(Your task):
Retype the whole listing verbatim and keep the pictures out of it.

(Data shown):
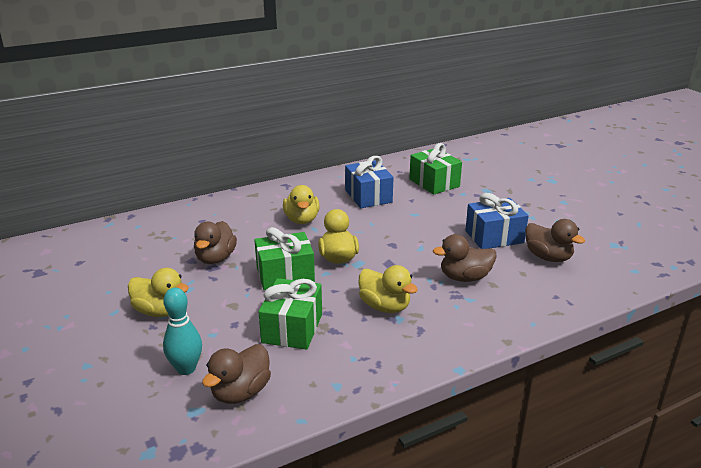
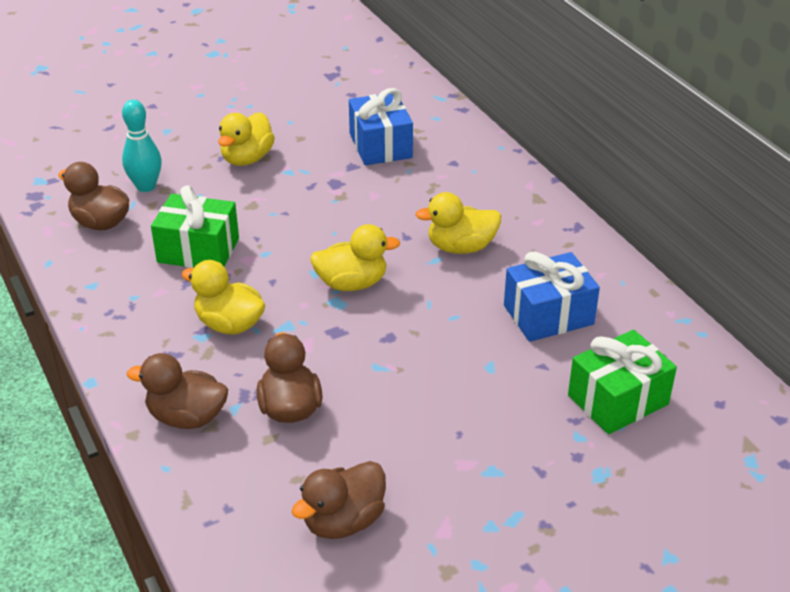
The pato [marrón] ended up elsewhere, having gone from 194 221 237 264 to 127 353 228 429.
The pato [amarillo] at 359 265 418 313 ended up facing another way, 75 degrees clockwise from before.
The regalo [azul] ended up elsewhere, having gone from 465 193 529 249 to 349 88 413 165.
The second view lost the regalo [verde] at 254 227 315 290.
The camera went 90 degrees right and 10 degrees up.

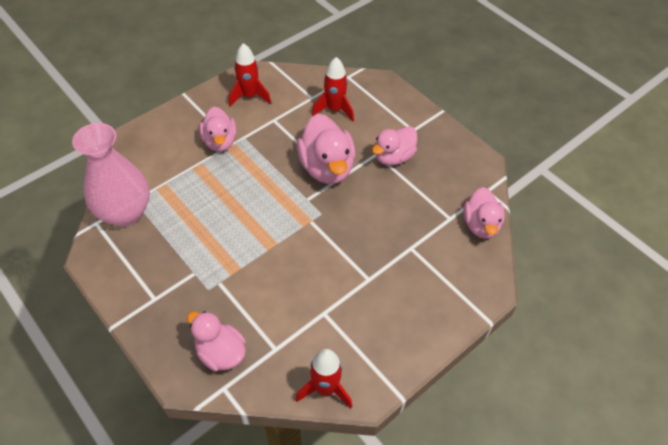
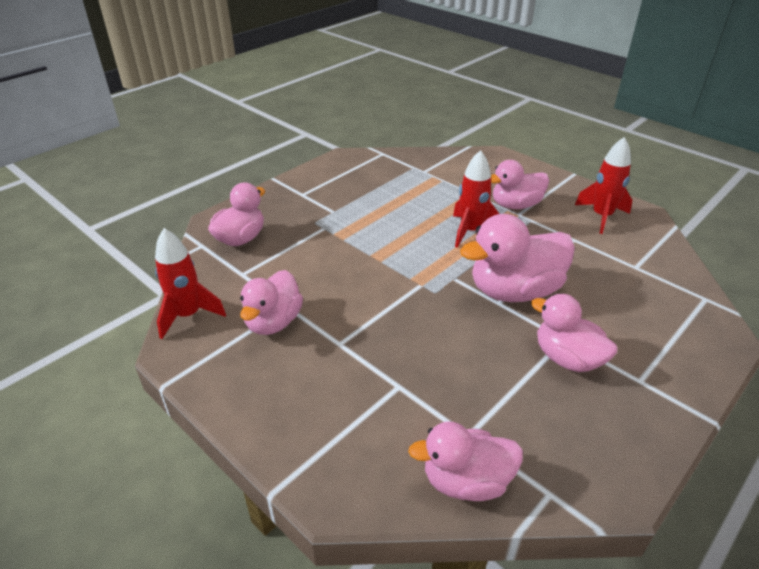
The second view gained the pato [rosa] at 240 270 303 335.
The cohete [rojo] ended up elsewhere, having gone from 312 57 354 122 to 453 150 499 248.
The second view lost the florero [rosa] at 72 123 150 226.
The camera went 85 degrees right and 15 degrees down.

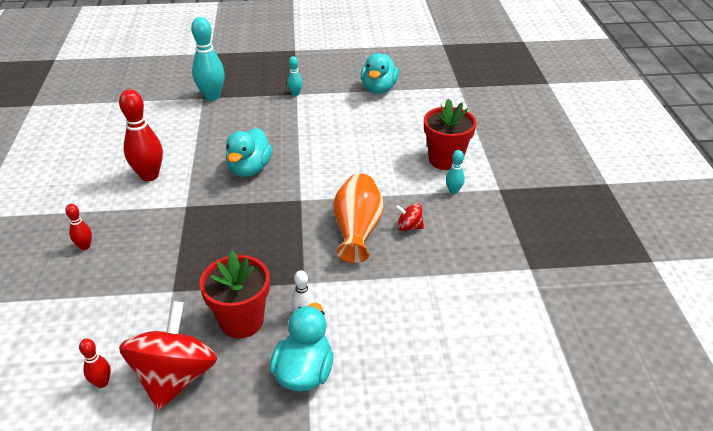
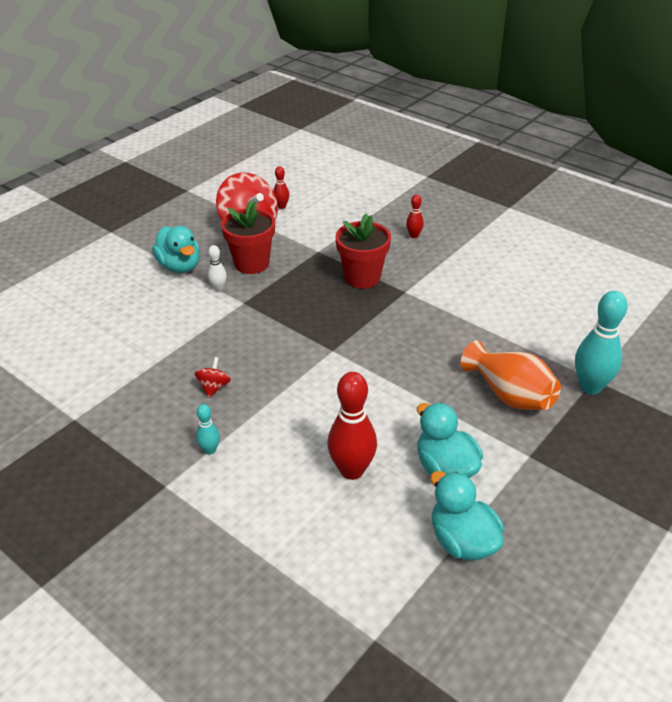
The peonza [rojo] at 395 203 424 231 ended up facing another way, 45 degrees counterclockwise from before.
The bolo [rojo] ended up elsewhere, having gone from 119 89 163 181 to 327 372 377 480.
The maceta [rojo] ended up elsewhere, having gone from 424 99 477 170 to 336 213 391 289.
The pato [turquesa] ended up elsewhere, having gone from 226 128 273 177 to 417 403 483 478.
The florero [naranja] ended up elsewhere, having gone from 333 173 384 263 to 461 340 561 410.
The second view lost the bolo [turquesa] at 287 56 303 96.
The camera went 135 degrees right and 0 degrees up.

(Finished exercise):
The pato [marrón] ended up elsewhere, having gone from 194 221 237 264 to 127 353 228 429.
The pato [amarillo] at 359 265 418 313 ended up facing another way, 75 degrees clockwise from before.
The regalo [azul] ended up elsewhere, having gone from 465 193 529 249 to 349 88 413 165.
The second view lost the regalo [verde] at 254 227 315 290.
The camera went 90 degrees right and 10 degrees up.

The second view gained the pato [rosa] at 240 270 303 335.
The cohete [rojo] ended up elsewhere, having gone from 312 57 354 122 to 453 150 499 248.
The second view lost the florero [rosa] at 72 123 150 226.
The camera went 85 degrees right and 15 degrees down.

The peonza [rojo] at 395 203 424 231 ended up facing another way, 45 degrees counterclockwise from before.
The bolo [rojo] ended up elsewhere, having gone from 119 89 163 181 to 327 372 377 480.
The maceta [rojo] ended up elsewhere, having gone from 424 99 477 170 to 336 213 391 289.
The pato [turquesa] ended up elsewhere, having gone from 226 128 273 177 to 417 403 483 478.
The florero [naranja] ended up elsewhere, having gone from 333 173 384 263 to 461 340 561 410.
The second view lost the bolo [turquesa] at 287 56 303 96.
The camera went 135 degrees right and 0 degrees up.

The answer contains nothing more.